What you have to do => Make a verbatim copy of the entries below; pictures stay out.

++++++++++++++++++++

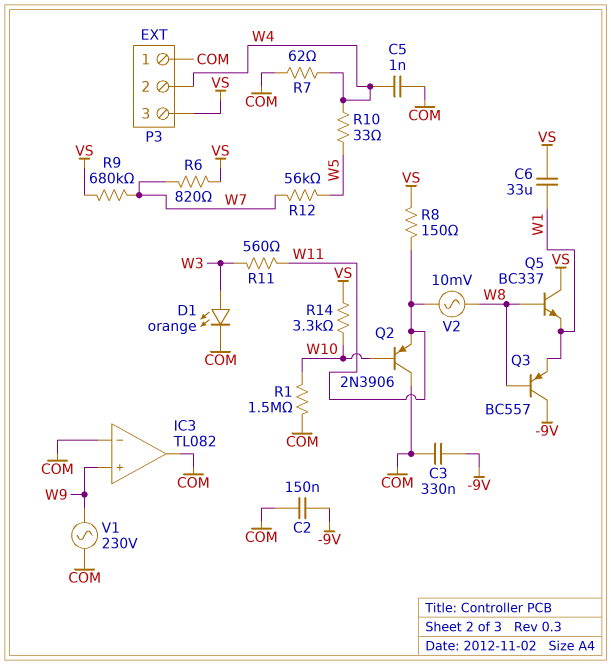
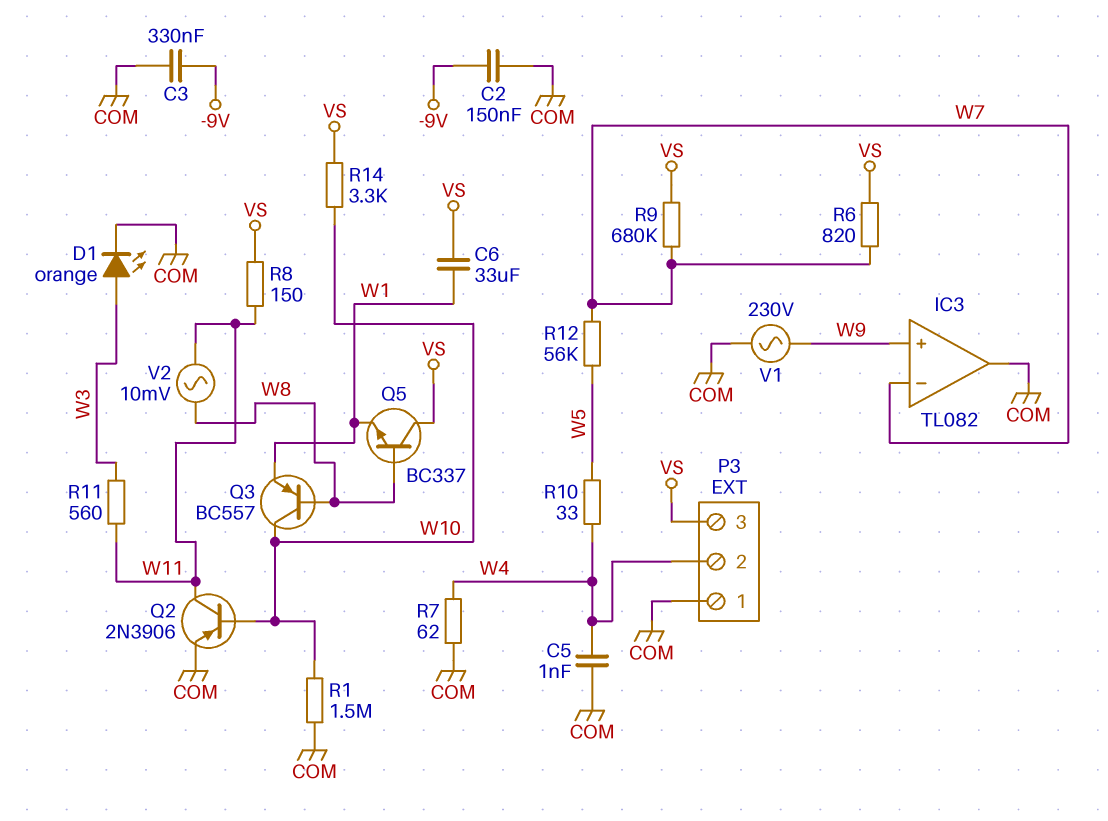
IC3 pin in-: COM -> W7
Q2: PNP 2N3906 (B W10, C COM, E W11) -> PNP 2N3906 (B W10, C W11, E COM)
Q3: PNP BC557 (B W8, C -9V, E W1) -> PNP BC557 (B W8, C W10, E W1)

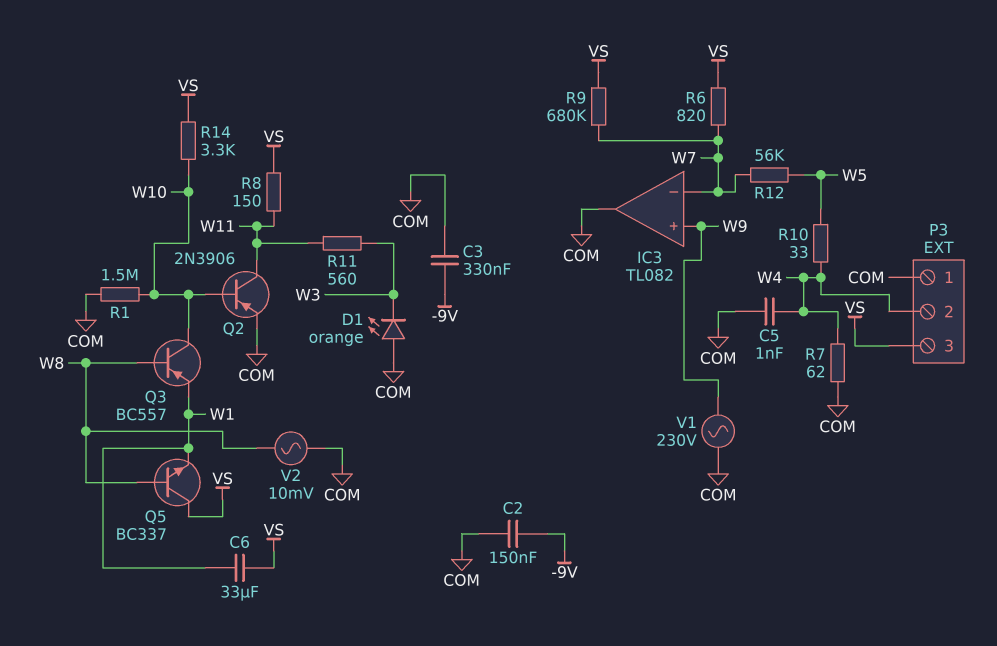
D1: LED orange (A W3, K COM) -> LED orange (A COM, K W3)
V2: AC 10mV (W8, W11) -> AC 10mV (COM, W8)

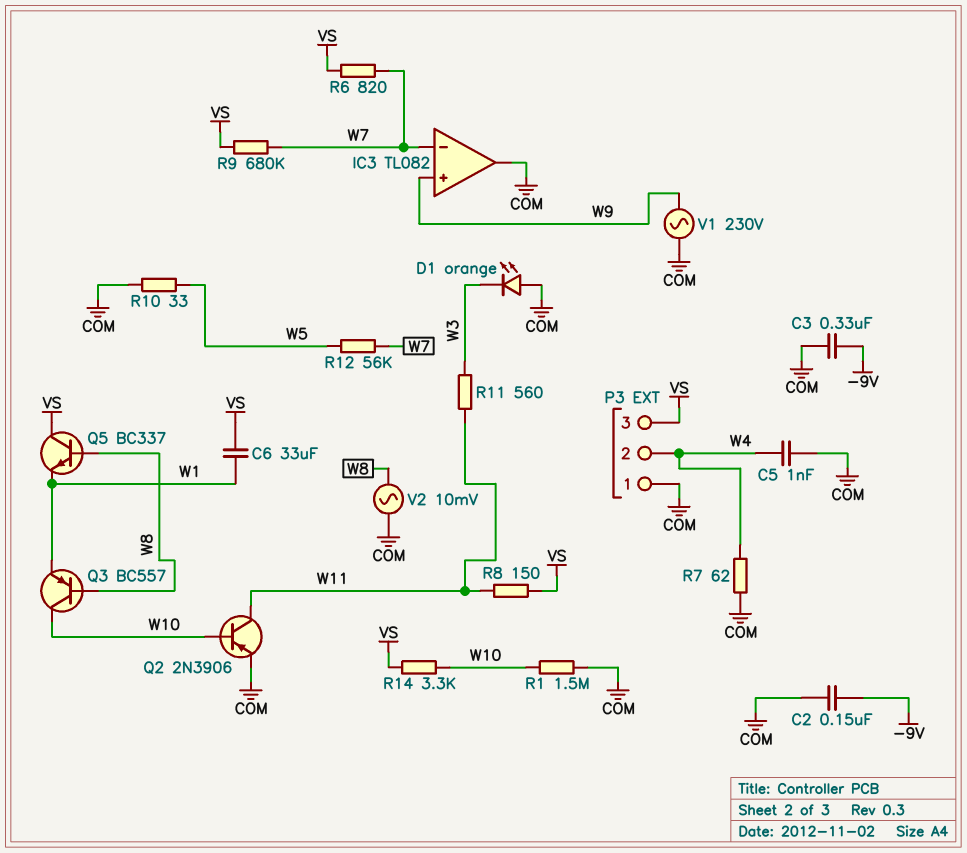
R10: 33 (W4, W5) -> 33 (COM, W5)

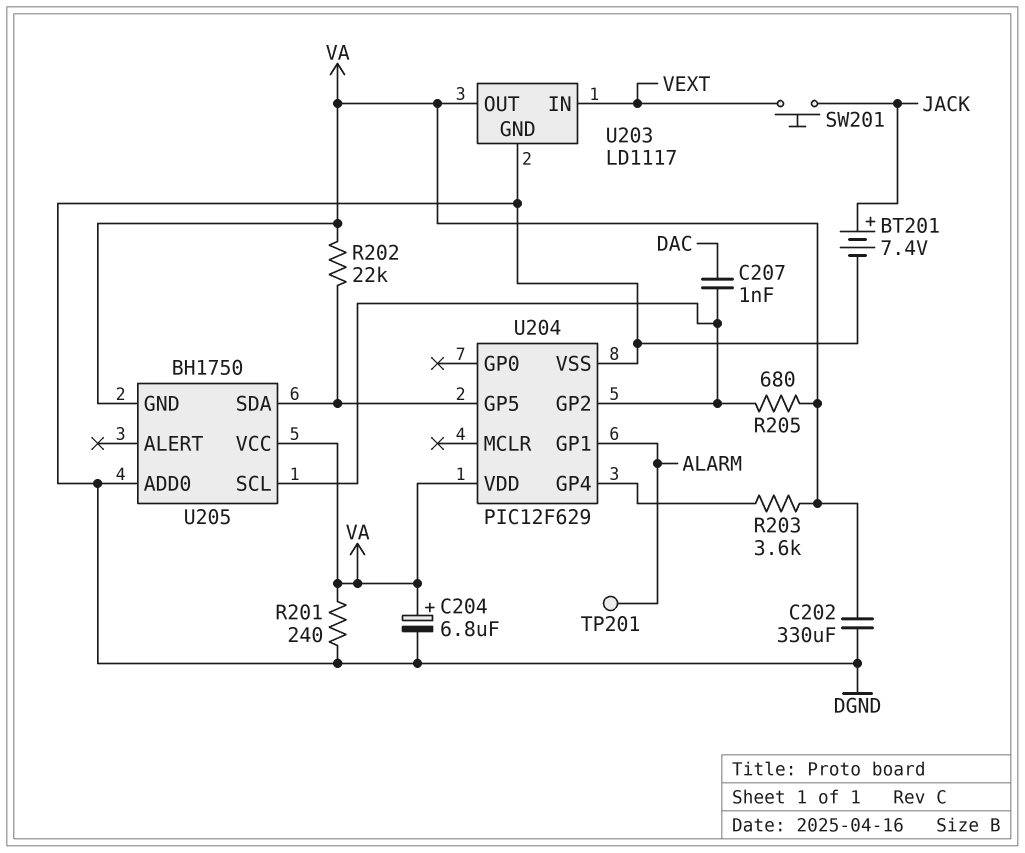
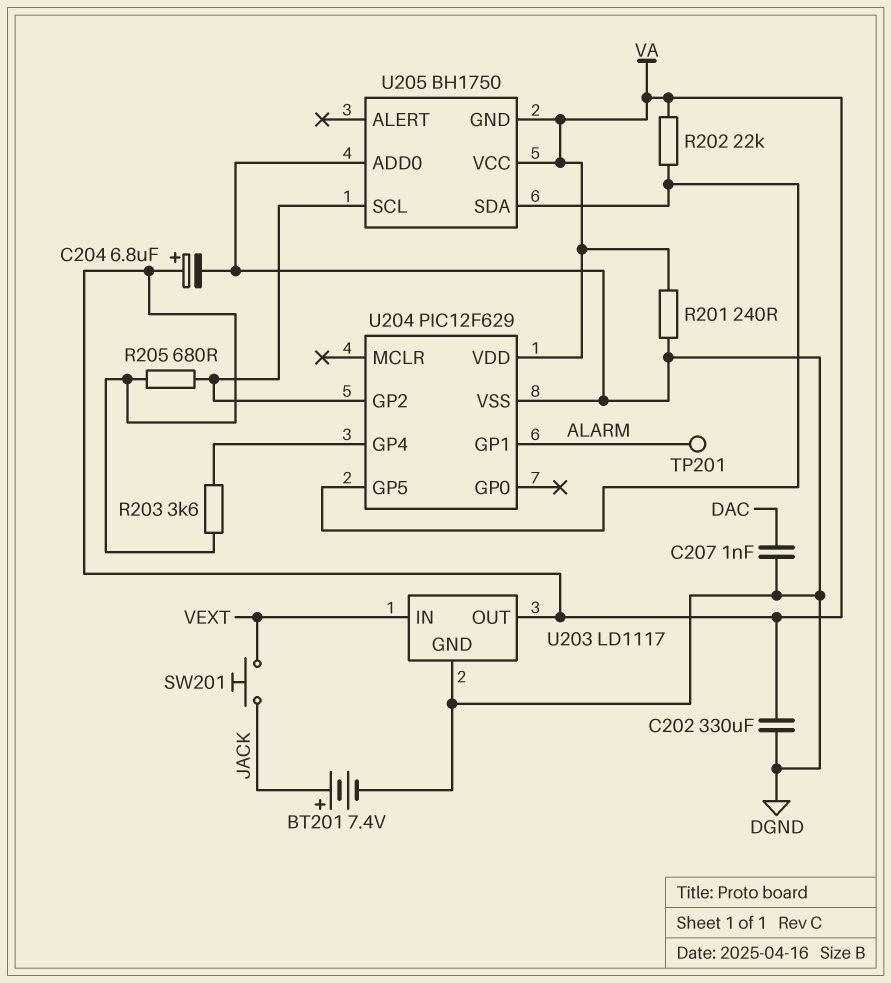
C207: 1nF (DAC, U204/GP2) -> 1nF (DAC, DGND)

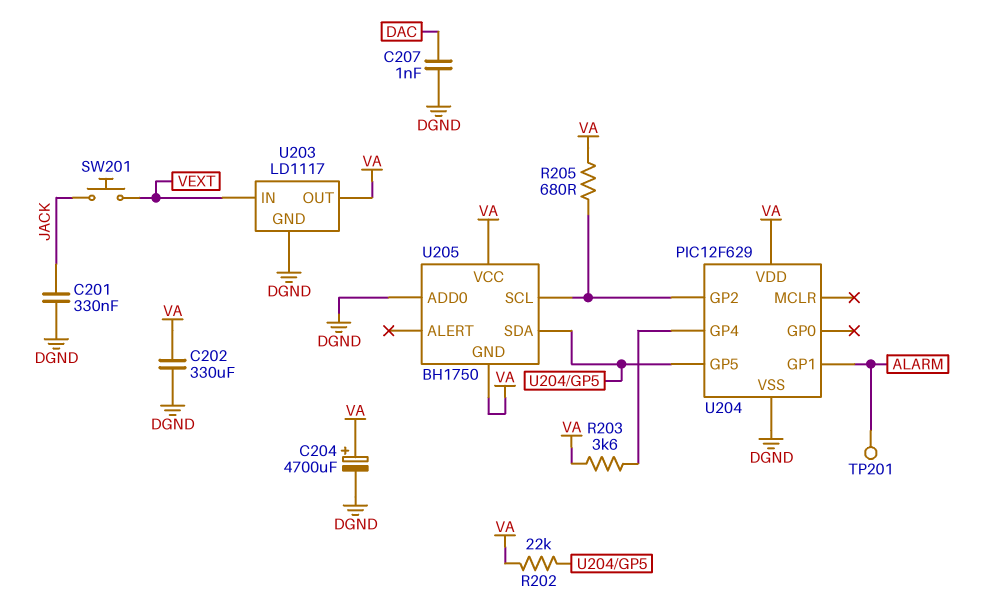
BT201: 7.4V (plus JACK, minus DGND) -> none
C201: none -> 330nF (DGND, JACK)
C204: 6.8uF (plus VA, minus DGND) -> 4700uF (plus VA, minus DGND)
R201: 240 (DGND, VA) -> none

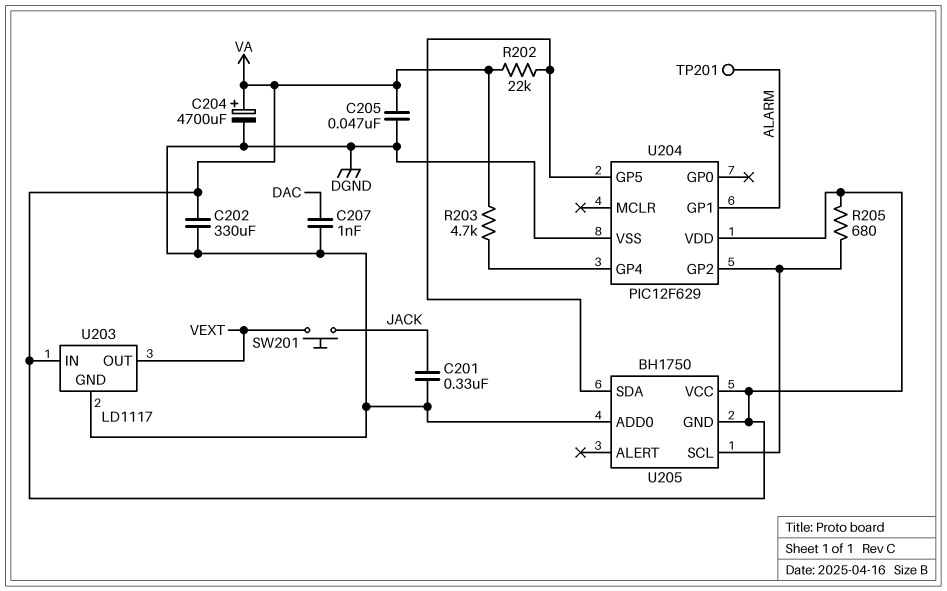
C205: none -> 47nF (DGND, VA)
R203: 3.6k (U204/GP4, VA) -> 4.7k (U204/GP4, VA)
U203 pin IN: VEXT -> VA
U203 pin OUT: VA -> VEXT

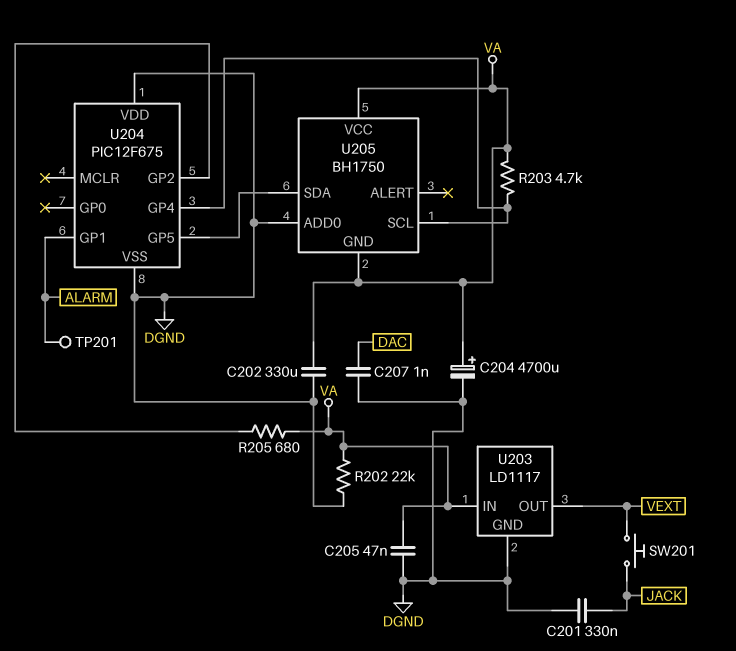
R202: 22k (U204/GP5, VA) -> 22k (DGND, VA)
U204: PIC12F629 -> PIC12F675
U204 pin VDD: VA -> DGND
U205 pin SCL: U204/GP2 -> U204/GP4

++++++++++++++++++++

Answer to this exercise =>
IC3 pin in-: COM -> W7
Q2: PNP 2N3906 (B W10, C COM, E W11) -> PNP 2N3906 (B W10, C W11, E COM)
Q3: PNP BC557 (B W8, C -9V, E W1) -> PNP BC557 (B W8, C W10, E W1)

D1: LED orange (A W3, K COM) -> LED orange (A COM, K W3)
V2: AC 10mV (W8, W11) -> AC 10mV (COM, W8)

R10: 33 (W4, W5) -> 33 (COM, W5)

C207: 1nF (DAC, U204/GP2) -> 1nF (DAC, DGND)

BT201: 7.4V (plus JACK, minus DGND) -> none
C201: none -> 330nF (DGND, JACK)
C204: 6.8uF (plus VA, minus DGND) -> 4700uF (plus VA, minus DGND)
R201: 240 (DGND, VA) -> none

C205: none -> 47nF (DGND, VA)
R203: 3.6k (U204/GP4, VA) -> 4.7k (U204/GP4, VA)
U203 pin IN: VEXT -> VA
U203 pin OUT: VA -> VEXT

R202: 22k (U204/GP5, VA) -> 22k (DGND, VA)
U204: PIC12F629 -> PIC12F675
U204 pin VDD: VA -> DGND
U205 pin SCL: U204/GP2 -> U204/GP4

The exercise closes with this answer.